> Work request
Give back only the lines in the records below from the one with "TFT3 pin RES: D7 -> A1" to the one with "AUDIO1: DFPlayer -> JQ6500", both inclusive, word for word.

(Input Opens)

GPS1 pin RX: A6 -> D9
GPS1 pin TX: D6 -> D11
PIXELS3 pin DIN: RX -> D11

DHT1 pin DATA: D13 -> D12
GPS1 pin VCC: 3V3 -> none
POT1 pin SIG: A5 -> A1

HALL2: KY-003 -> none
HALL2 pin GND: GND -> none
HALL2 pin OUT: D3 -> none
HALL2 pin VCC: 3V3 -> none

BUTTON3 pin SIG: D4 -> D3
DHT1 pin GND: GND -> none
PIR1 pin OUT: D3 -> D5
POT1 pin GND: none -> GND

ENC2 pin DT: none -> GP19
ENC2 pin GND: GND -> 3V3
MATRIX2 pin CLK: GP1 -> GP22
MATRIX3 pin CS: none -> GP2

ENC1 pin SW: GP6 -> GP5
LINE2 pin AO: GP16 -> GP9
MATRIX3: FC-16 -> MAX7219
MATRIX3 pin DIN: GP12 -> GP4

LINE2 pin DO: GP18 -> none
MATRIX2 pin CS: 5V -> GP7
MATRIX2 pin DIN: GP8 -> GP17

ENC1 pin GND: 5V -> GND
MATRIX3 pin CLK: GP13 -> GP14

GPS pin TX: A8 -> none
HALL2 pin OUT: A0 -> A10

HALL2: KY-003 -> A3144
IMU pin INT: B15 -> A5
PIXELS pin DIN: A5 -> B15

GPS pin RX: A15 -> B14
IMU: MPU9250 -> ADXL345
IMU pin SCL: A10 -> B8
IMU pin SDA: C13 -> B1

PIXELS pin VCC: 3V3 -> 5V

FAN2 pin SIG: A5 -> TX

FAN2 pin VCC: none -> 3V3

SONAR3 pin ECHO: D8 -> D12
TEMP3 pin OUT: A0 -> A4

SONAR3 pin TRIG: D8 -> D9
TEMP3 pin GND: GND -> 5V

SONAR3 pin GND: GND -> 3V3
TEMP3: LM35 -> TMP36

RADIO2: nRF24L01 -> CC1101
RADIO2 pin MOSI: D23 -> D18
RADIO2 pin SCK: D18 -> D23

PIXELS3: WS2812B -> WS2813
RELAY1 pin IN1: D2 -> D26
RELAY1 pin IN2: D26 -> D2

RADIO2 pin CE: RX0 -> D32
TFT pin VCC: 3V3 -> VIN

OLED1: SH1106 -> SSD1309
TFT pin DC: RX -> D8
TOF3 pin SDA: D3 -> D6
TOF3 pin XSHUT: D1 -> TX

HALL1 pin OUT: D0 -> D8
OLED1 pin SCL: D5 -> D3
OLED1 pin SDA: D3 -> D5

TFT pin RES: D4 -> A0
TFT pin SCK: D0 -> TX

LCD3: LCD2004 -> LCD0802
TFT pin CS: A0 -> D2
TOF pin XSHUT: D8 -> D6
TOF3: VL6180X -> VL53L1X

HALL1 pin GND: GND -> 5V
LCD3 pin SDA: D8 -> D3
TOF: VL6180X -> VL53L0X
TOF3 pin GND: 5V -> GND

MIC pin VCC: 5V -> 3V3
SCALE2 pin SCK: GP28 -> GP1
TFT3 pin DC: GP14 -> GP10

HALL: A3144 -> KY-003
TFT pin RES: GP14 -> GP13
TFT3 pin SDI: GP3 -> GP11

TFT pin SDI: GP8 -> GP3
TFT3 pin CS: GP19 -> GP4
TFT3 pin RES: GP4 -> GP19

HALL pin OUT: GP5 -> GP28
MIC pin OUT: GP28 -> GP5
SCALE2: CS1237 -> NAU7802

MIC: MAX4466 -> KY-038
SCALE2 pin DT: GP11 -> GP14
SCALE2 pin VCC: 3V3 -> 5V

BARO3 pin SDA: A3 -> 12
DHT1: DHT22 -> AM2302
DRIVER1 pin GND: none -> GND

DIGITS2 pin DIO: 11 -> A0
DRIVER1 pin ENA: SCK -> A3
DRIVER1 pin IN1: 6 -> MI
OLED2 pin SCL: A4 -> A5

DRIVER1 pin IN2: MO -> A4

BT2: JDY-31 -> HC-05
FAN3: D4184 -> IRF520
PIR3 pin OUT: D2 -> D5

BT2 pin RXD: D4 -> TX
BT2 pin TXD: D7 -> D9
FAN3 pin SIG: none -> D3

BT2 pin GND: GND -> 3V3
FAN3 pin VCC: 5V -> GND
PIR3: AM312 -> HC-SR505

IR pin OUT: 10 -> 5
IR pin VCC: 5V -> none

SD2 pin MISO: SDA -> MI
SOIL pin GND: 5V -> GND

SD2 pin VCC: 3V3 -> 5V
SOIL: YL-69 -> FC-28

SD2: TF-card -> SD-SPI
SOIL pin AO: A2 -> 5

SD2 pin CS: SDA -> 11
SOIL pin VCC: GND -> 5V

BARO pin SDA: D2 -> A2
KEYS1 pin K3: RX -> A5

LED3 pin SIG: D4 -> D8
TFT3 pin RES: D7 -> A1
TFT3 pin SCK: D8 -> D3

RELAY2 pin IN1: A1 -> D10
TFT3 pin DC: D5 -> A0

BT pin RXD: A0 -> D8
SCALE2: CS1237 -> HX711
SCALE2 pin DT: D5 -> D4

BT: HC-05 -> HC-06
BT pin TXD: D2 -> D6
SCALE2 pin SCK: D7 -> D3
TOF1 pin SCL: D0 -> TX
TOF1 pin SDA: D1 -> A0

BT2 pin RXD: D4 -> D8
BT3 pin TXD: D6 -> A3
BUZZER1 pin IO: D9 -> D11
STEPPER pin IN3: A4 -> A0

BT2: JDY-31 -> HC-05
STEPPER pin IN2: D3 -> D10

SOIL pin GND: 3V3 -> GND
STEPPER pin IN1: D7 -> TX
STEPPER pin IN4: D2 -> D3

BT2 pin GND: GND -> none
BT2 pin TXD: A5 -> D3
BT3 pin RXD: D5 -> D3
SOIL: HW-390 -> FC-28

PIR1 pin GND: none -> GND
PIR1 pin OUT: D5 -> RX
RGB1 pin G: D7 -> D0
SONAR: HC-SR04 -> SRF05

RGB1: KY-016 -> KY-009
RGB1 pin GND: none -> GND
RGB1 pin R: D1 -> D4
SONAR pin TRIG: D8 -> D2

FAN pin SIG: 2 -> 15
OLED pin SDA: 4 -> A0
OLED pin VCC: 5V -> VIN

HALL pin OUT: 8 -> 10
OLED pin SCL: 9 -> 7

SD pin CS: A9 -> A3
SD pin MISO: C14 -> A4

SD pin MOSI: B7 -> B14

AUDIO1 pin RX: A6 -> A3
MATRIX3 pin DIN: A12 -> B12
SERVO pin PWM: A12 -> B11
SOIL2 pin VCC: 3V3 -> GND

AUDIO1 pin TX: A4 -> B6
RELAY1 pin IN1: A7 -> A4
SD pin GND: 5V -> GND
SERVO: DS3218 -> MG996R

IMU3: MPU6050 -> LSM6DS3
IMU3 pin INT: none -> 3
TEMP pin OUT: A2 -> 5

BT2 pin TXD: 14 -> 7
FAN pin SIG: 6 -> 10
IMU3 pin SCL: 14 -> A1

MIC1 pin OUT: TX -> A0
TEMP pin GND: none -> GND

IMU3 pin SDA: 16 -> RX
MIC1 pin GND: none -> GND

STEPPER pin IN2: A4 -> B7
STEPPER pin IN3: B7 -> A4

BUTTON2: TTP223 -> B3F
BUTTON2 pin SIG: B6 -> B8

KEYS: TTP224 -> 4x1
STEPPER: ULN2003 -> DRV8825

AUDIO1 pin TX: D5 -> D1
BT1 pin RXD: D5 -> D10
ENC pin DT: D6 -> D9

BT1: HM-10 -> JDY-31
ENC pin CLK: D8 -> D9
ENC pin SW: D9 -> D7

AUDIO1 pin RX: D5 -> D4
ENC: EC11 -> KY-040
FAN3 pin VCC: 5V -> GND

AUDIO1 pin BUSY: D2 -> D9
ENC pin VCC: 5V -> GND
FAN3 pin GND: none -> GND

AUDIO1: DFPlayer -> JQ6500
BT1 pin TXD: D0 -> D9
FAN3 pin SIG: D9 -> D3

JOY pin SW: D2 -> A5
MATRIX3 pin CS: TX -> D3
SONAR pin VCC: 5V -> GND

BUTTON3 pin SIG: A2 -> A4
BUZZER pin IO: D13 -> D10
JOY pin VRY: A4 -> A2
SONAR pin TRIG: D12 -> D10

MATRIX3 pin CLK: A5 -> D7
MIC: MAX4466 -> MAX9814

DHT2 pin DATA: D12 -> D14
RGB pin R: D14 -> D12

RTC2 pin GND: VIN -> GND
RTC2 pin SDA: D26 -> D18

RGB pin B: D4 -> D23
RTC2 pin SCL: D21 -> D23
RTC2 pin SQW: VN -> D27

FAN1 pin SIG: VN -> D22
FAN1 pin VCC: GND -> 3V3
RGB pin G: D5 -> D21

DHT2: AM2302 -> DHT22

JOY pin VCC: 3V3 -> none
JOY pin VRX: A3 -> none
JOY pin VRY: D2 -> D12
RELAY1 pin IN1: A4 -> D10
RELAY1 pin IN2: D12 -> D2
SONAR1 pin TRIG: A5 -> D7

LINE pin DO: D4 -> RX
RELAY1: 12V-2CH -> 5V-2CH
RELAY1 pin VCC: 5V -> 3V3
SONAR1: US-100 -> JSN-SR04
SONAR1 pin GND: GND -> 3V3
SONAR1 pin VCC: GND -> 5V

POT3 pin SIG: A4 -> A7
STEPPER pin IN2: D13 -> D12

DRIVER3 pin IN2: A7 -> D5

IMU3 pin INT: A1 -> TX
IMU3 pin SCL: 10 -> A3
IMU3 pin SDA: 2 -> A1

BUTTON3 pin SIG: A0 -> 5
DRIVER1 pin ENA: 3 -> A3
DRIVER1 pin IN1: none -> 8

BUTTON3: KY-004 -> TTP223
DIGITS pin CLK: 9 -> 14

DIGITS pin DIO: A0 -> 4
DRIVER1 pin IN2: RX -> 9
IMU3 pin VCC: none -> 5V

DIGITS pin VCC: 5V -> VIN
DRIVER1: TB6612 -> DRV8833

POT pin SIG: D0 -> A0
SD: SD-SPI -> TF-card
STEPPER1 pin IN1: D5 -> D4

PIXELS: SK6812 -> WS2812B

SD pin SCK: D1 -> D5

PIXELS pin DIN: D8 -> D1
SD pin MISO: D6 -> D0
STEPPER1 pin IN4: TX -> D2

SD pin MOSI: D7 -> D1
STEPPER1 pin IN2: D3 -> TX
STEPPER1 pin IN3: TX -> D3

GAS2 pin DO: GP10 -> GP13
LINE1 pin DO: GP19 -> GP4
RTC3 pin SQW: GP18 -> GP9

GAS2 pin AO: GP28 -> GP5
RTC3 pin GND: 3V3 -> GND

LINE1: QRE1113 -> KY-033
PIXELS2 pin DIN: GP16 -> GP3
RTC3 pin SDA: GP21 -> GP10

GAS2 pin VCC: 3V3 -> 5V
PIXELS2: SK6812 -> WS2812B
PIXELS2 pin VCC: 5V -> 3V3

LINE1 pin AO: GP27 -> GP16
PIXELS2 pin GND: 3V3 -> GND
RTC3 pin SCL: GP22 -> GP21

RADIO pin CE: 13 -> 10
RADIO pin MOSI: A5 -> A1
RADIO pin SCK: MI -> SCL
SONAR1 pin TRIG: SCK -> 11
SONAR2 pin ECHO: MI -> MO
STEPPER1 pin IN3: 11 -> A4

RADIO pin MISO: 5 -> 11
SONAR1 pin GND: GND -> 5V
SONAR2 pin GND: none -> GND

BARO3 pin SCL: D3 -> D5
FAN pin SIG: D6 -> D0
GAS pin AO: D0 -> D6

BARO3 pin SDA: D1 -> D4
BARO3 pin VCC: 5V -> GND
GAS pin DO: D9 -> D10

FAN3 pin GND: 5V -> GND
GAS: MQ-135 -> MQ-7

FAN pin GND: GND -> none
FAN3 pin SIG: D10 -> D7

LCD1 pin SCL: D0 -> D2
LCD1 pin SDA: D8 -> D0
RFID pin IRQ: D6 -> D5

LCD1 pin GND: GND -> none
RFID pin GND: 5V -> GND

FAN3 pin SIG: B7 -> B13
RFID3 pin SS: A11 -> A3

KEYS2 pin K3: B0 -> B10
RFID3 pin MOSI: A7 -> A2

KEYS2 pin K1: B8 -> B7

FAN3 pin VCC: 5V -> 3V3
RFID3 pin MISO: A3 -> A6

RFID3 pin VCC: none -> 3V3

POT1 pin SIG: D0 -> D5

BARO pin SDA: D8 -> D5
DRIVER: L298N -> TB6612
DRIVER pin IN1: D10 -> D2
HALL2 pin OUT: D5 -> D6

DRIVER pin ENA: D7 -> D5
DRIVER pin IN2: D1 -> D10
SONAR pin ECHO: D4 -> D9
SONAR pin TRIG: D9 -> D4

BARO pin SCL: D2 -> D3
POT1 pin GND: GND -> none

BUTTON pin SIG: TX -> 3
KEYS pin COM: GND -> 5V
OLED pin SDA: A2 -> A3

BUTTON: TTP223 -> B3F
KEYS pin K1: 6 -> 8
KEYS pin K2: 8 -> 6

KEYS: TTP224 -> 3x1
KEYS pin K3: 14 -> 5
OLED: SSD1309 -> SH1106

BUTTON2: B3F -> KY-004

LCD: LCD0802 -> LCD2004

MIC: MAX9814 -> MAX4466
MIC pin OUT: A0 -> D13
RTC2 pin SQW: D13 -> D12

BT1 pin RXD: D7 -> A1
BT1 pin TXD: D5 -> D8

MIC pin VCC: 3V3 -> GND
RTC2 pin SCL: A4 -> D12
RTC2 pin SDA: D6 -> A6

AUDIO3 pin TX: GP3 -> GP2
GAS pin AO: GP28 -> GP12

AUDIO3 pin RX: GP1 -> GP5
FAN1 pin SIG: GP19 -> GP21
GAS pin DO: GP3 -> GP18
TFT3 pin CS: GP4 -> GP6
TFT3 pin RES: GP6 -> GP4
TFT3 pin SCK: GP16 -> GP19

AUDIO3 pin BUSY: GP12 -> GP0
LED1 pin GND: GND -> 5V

(Input Closes)

> Answer section
TFT3 pin RES: D7 -> A1
TFT3 pin SCK: D8 -> D3

RELAY2 pin IN1: A1 -> D10
TFT3 pin DC: D5 -> A0

BT pin RXD: A0 -> D8
SCALE2: CS1237 -> HX711
SCALE2 pin DT: D5 -> D4

BT: HC-05 -> HC-06
BT pin TXD: D2 -> D6
SCALE2 pin SCK: D7 -> D3
TOF1 pin SCL: D0 -> TX
TOF1 pin SDA: D1 -> A0

BT2 pin RXD: D4 -> D8
BT3 pin TXD: D6 -> A3
BUZZER1 pin IO: D9 -> D11
STEPPER pin IN3: A4 -> A0

BT2: JDY-31 -> HC-05
STEPPER pin IN2: D3 -> D10

SOIL pin GND: 3V3 -> GND
STEPPER pin IN1: D7 -> TX
STEPPER pin IN4: D2 -> D3

BT2 pin GND: GND -> none
BT2 pin TXD: A5 -> D3
BT3 pin RXD: D5 -> D3
SOIL: HW-390 -> FC-28

PIR1 pin GND: none -> GND
PIR1 pin OUT: D5 -> RX
RGB1 pin G: D7 -> D0
SONAR: HC-SR04 -> SRF05

RGB1: KY-016 -> KY-009
RGB1 pin GND: none -> GND
RGB1 pin R: D1 -> D4
SONAR pin TRIG: D8 -> D2

FAN pin SIG: 2 -> 15
OLED pin SDA: 4 -> A0
OLED pin VCC: 5V -> VIN

HALL pin OUT: 8 -> 10
OLED pin SCL: 9 -> 7

SD pin CS: A9 -> A3
SD pin MISO: C14 -> A4

SD pin MOSI: B7 -> B14

AUDIO1 pin RX: A6 -> A3
MATRIX3 pin DIN: A12 -> B12
SERVO pin PWM: A12 -> B11
SOIL2 pin VCC: 3V3 -> GND

AUDIO1 pin TX: A4 -> B6
RELAY1 pin IN1: A7 -> A4
SD pin GND: 5V -> GND
SERVO: DS3218 -> MG996R

IMU3: MPU6050 -> LSM6DS3
IMU3 pin INT: none -> 3
TEMP pin OUT: A2 -> 5

BT2 pin TXD: 14 -> 7
FAN pin SIG: 6 -> 10
IMU3 pin SCL: 14 -> A1

MIC1 pin OUT: TX -> A0
TEMP pin GND: none -> GND

IMU3 pin SDA: 16 -> RX
MIC1 pin GND: none -> GND

STEPPER pin IN2: A4 -> B7
STEPPER pin IN3: B7 -> A4

BUTTON2: TTP223 -> B3F
BUTTON2 pin SIG: B6 -> B8

KEYS: TTP224 -> 4x1
STEPPER: ULN2003 -> DRV8825

AUDIO1 pin TX: D5 -> D1
BT1 pin RXD: D5 -> D10
ENC pin DT: D6 -> D9

BT1: HM-10 -> JDY-31
ENC pin CLK: D8 -> D9
ENC pin SW: D9 -> D7

AUDIO1 pin RX: D5 -> D4
ENC: EC11 -> KY-040
FAN3 pin VCC: 5V -> GND

AUDIO1 pin BUSY: D2 -> D9
ENC pin VCC: 5V -> GND
FAN3 pin GND: none -> GND

AUDIO1: DFPlayer -> JQ6500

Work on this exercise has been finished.